══ EXTRACTED RECORDS
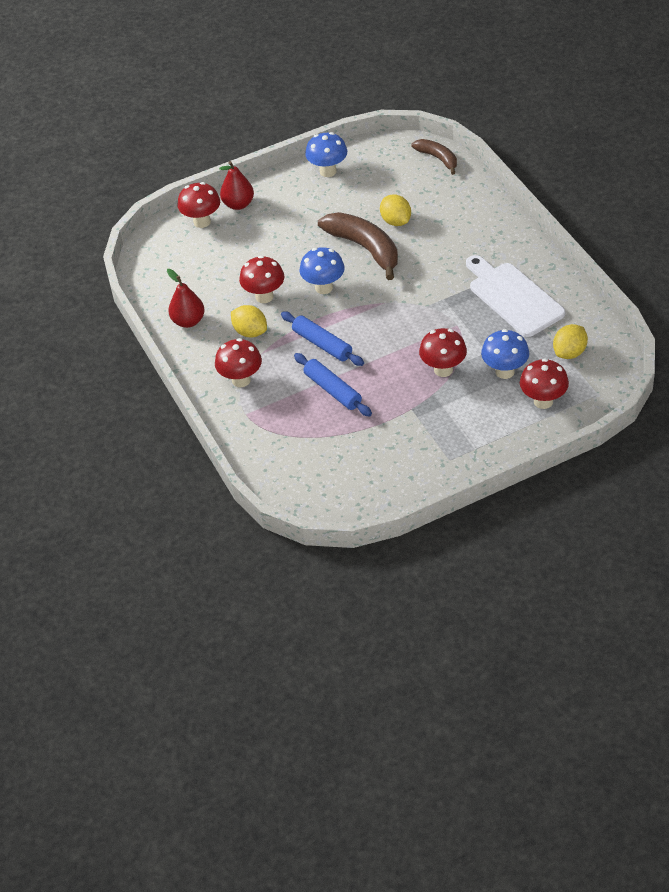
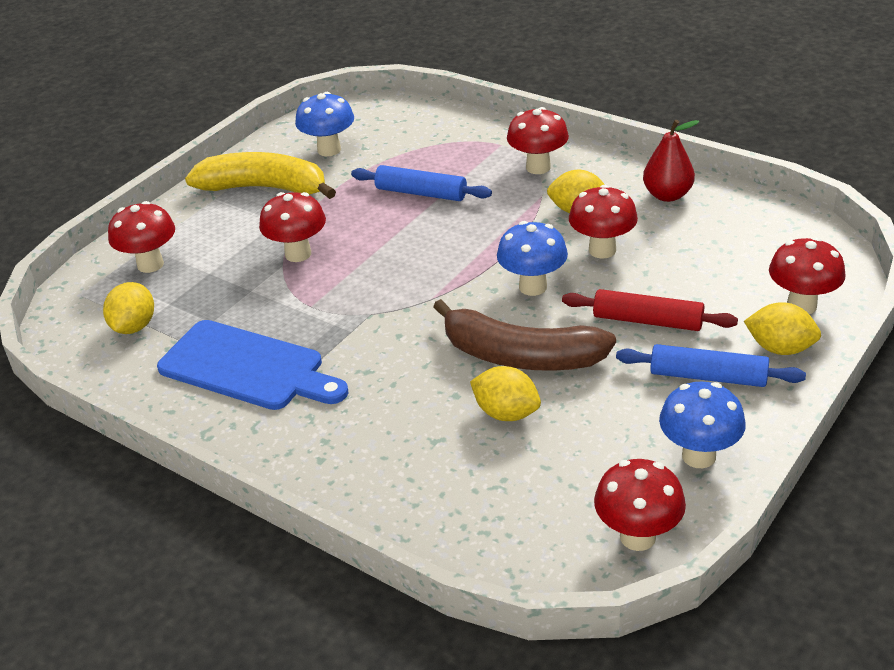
camera: 150 degrees right, 10 degrees down
(238, 204) = (780, 348): red pear -> yellow lemon
(284, 243) = (647, 320): none -> red rolling pin
(322, 344) = (474, 228): blue rolling pin -> blue rolling pin (708, 376)
(384, 150) = (637, 537): none -> red mushroom
(434, 443) = (265, 188): none -> yellow banana
(438, 158) = (522, 559): brown banana -> none
(505, 371) = (215, 278): blue mushroom -> blue mushroom (329, 150)
(513, 297) = (247, 367): white cutting board -> blue cutting board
════
PROBLEM TO SOLVE ->
Return the full material word for word. Do not include the pictures.

EXERCISE RESULT ->
camera: 150 degrees right, 10 degrees down
(238, 204) = (780, 348): red pear -> yellow lemon
(284, 243) = (647, 320): none -> red rolling pin
(322, 344) = (474, 228): blue rolling pin -> blue rolling pin (708, 376)
(384, 150) = (637, 537): none -> red mushroom
(434, 443) = (265, 188): none -> yellow banana
(438, 158) = (522, 559): brown banana -> none
(505, 371) = (215, 278): blue mushroom -> blue mushroom (329, 150)
(513, 297) = (247, 367): white cutting board -> blue cutting board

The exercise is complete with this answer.